Leave every image out, and print the remaining lines below exactly.

BEGIN Input data

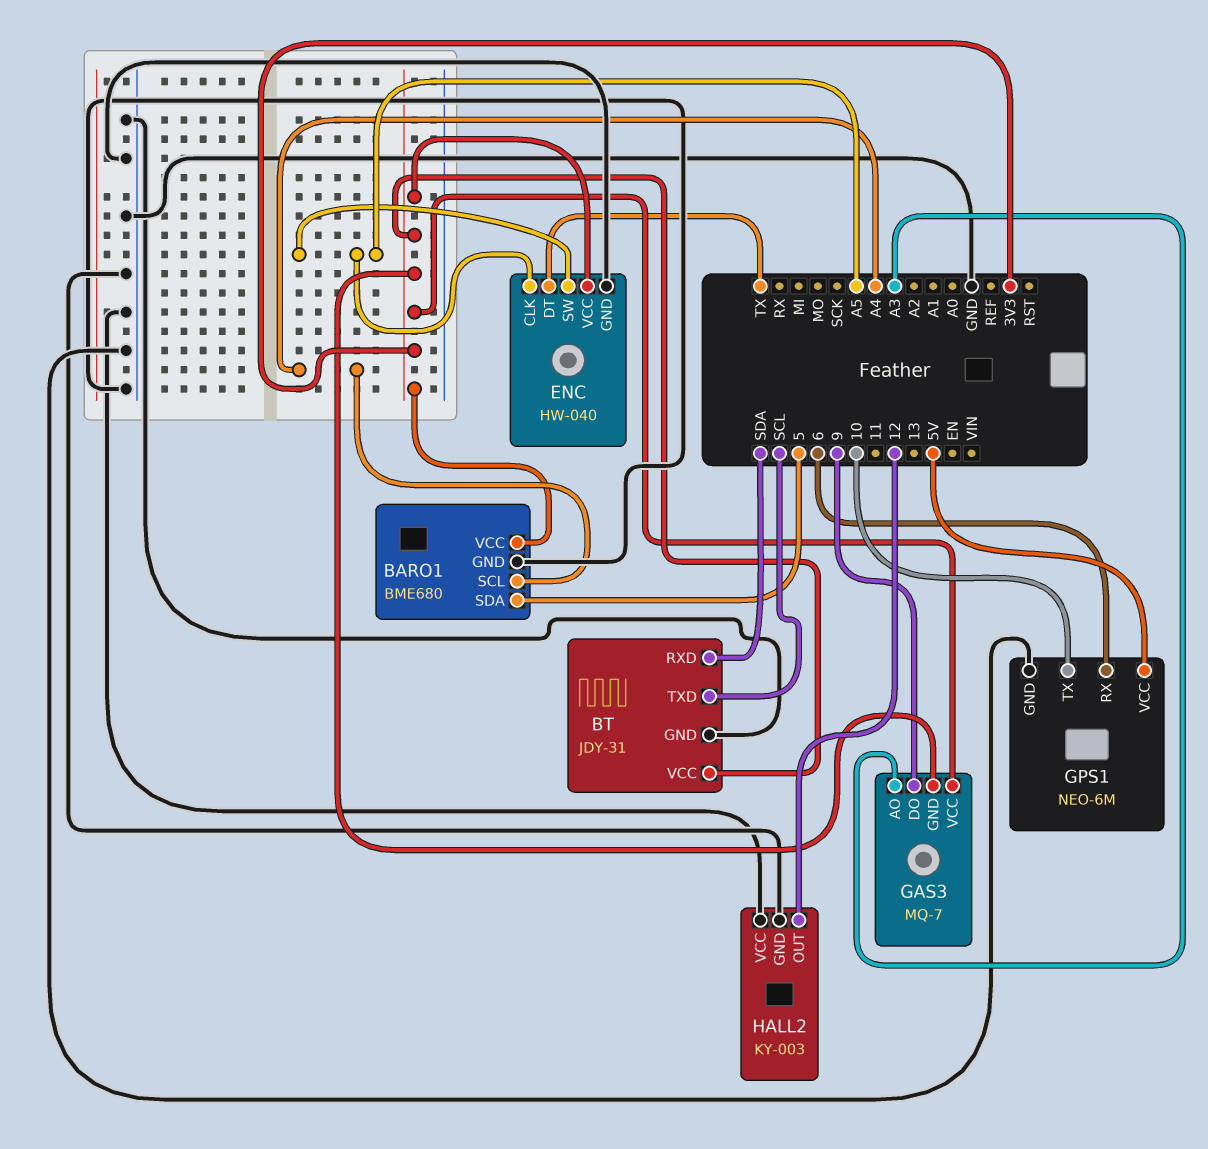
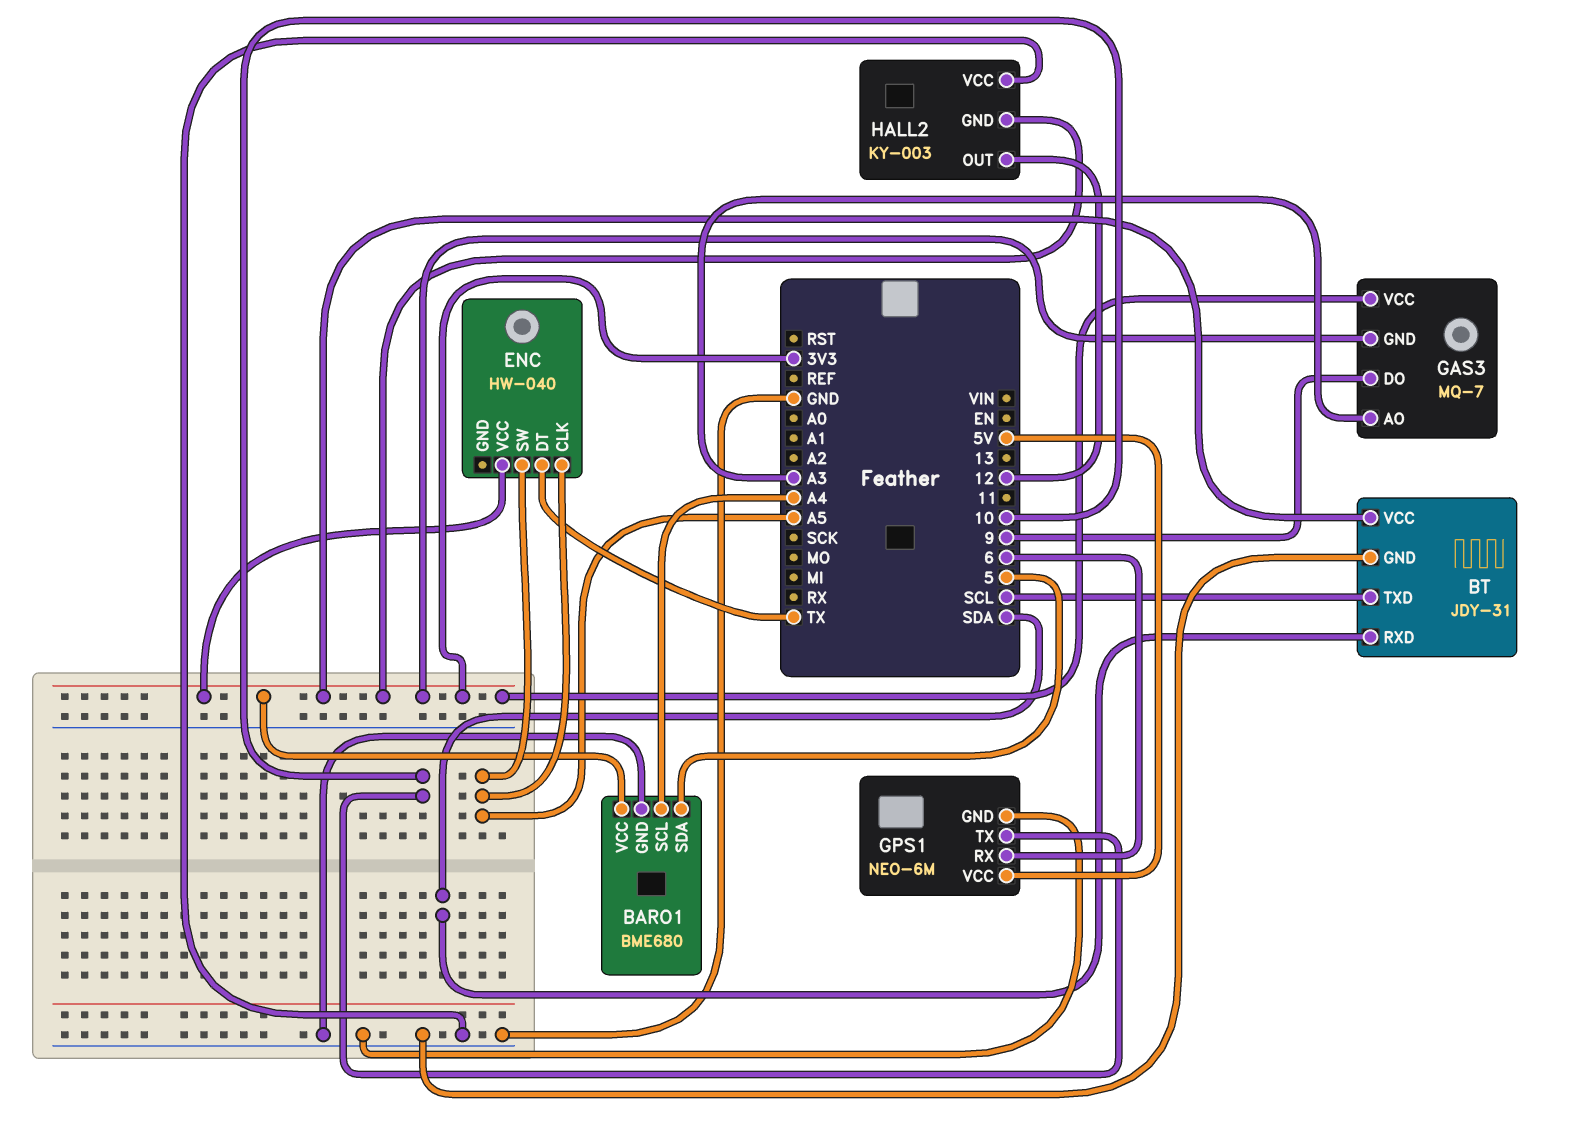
ENC pin GND: GND -> none
HALL2 pin GND: GND -> 3V3

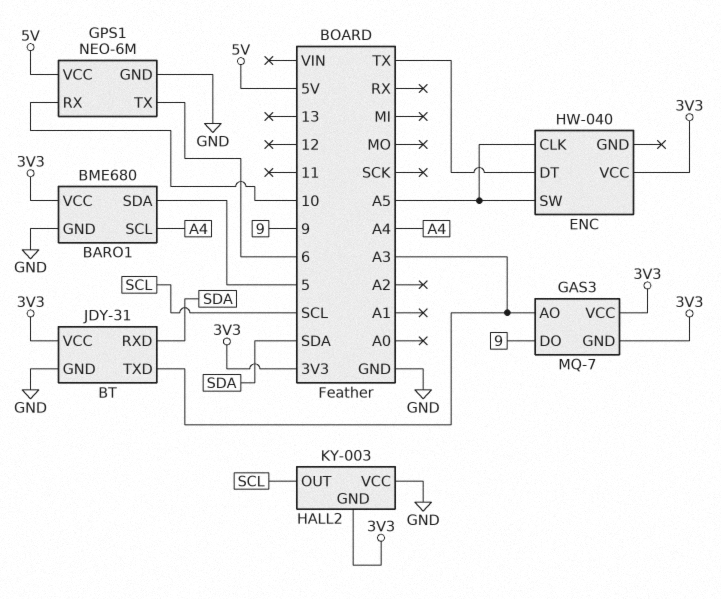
BT pin TXD: SCL -> A3
GPS1 pin RX: 6 -> 10
GPS1 pin TX: 10 -> 6
HALL2 pin OUT: 12 -> SCL

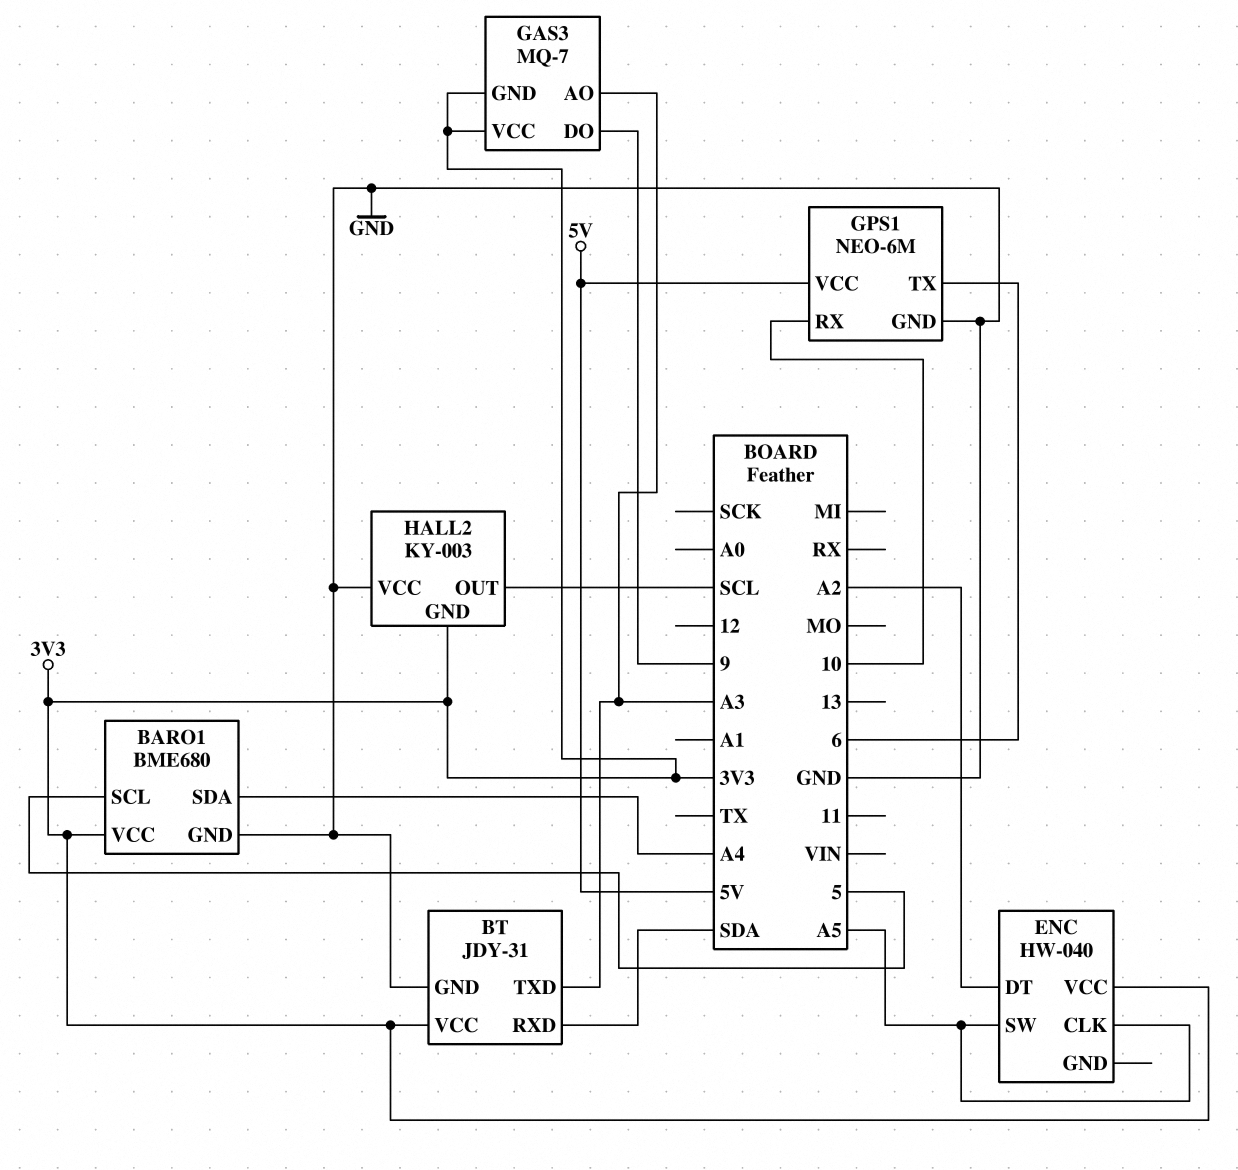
BARO1 pin SCL: A4 -> 5
BARO1 pin SDA: 5 -> A4
ENC pin DT: TX -> A2

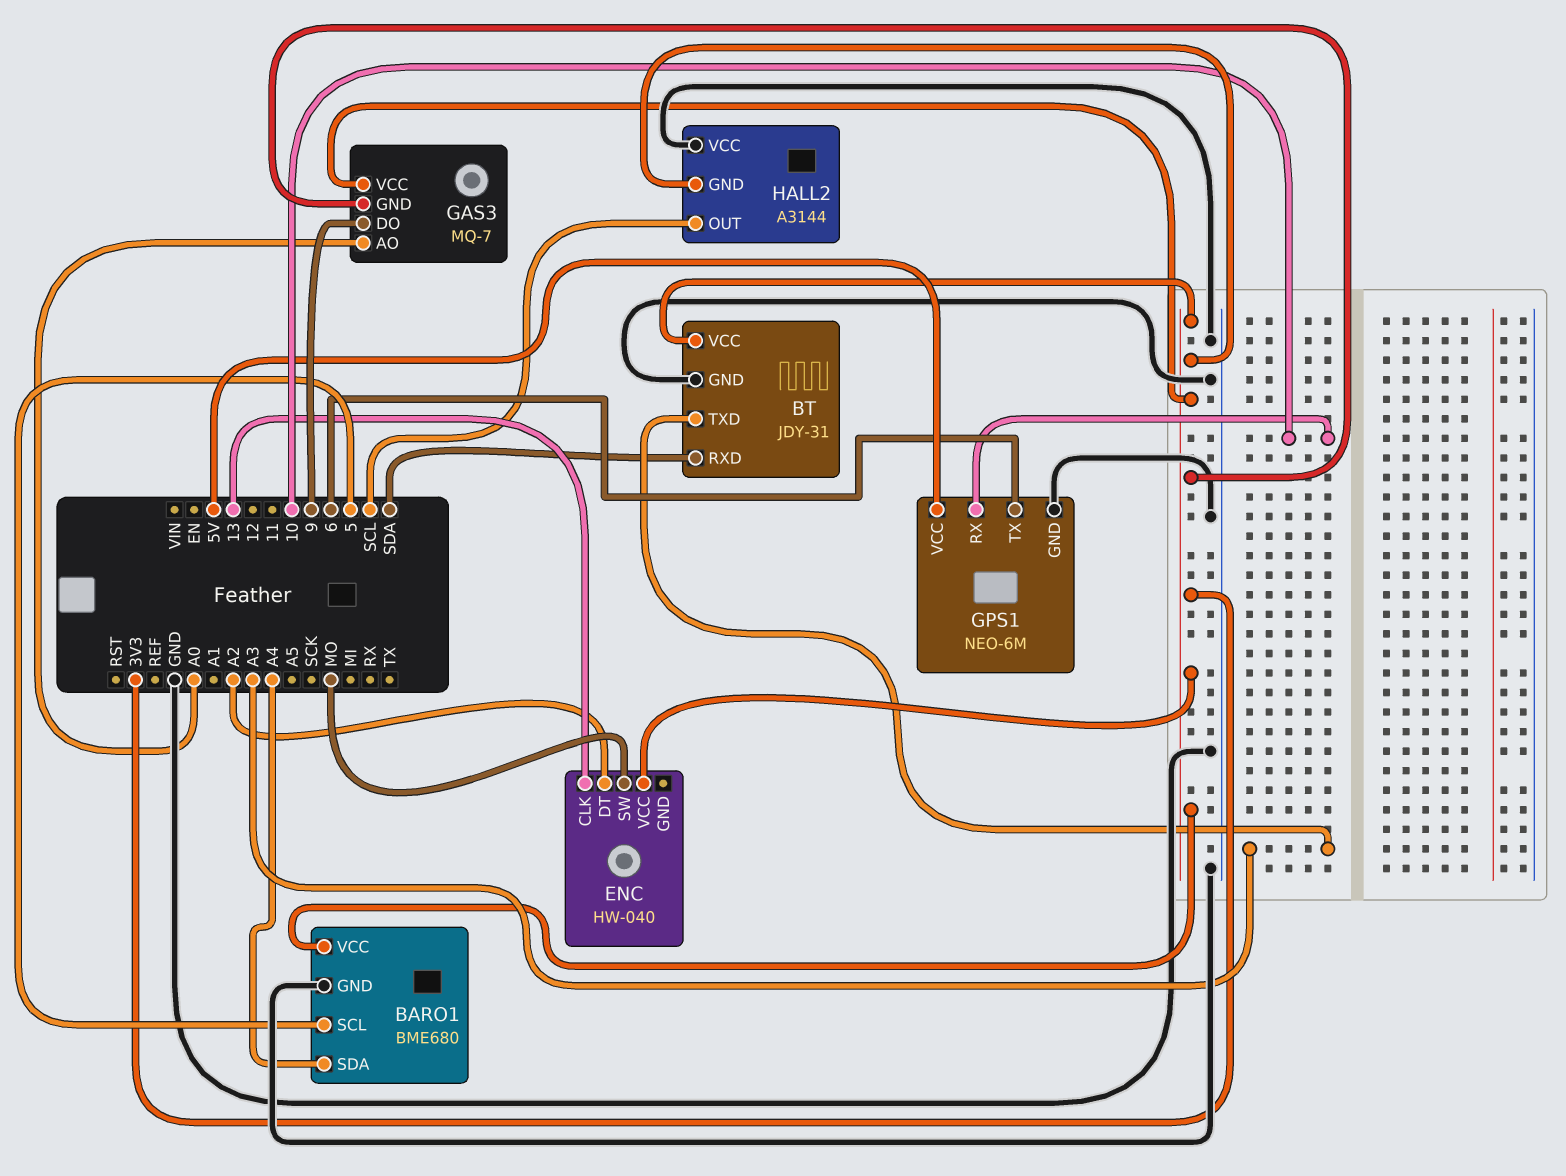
ENC pin CLK: A5 -> 13
ENC pin SW: A5 -> MO
GAS3 pin AO: A3 -> A0
HALL2: KY-003 -> A3144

END Input data

Solution =
ENC pin GND: GND -> none
HALL2 pin GND: GND -> 3V3

BT pin TXD: SCL -> A3
GPS1 pin RX: 6 -> 10
GPS1 pin TX: 10 -> 6
HALL2 pin OUT: 12 -> SCL

BARO1 pin SCL: A4 -> 5
BARO1 pin SDA: 5 -> A4
ENC pin DT: TX -> A2

ENC pin CLK: A5 -> 13
ENC pin SW: A5 -> MO
GAS3 pin AO: A3 -> A0
HALL2: KY-003 -> A3144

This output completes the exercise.